• _Your assignment_: An exact copy of the lines from the one containing "Someone carried the purple" to the end of the records below is required, and nothing else.

• _Data records_:

··········

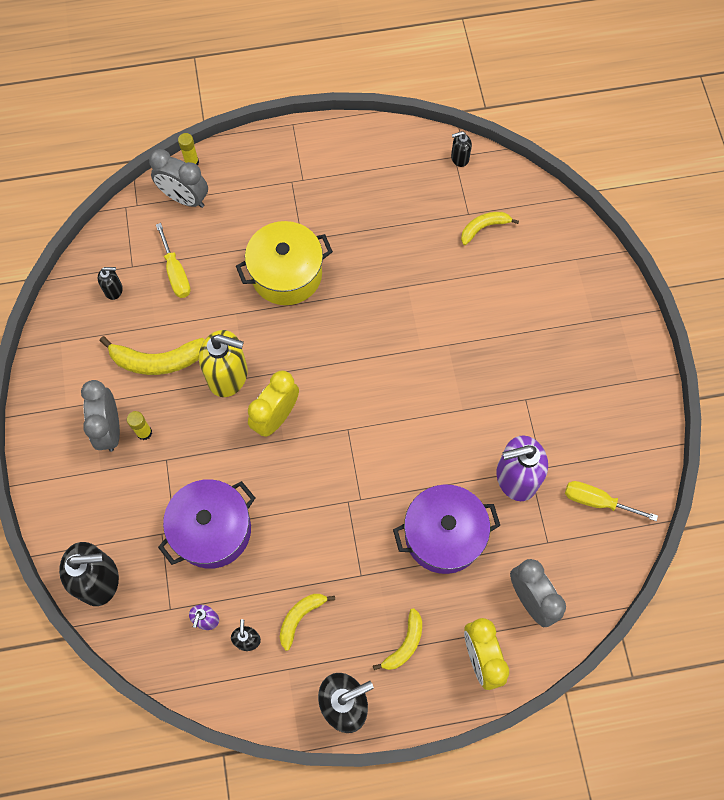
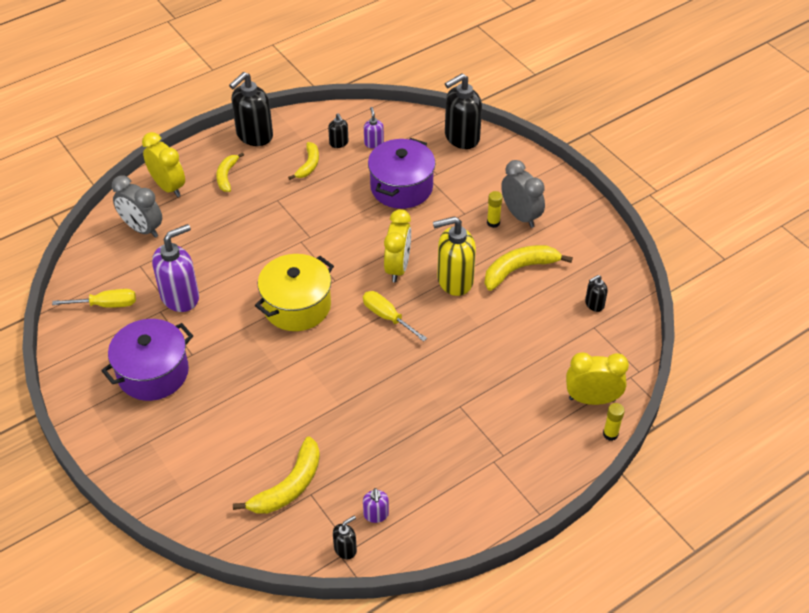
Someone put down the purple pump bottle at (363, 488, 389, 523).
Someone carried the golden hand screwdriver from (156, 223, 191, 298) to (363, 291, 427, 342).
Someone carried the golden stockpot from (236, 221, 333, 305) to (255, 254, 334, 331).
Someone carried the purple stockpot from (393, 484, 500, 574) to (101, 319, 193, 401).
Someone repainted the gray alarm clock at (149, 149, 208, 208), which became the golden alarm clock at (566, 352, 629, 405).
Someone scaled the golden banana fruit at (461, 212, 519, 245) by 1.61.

··········

• _Task result_:
Someone carried the purple stockpot from (393, 484, 500, 574) to (101, 319, 193, 401).
Someone repainted the gray alarm clock at (149, 149, 208, 208), which became the golden alarm clock at (566, 352, 629, 405).
Someone scaled the golden banana fruit at (461, 212, 519, 245) by 1.61.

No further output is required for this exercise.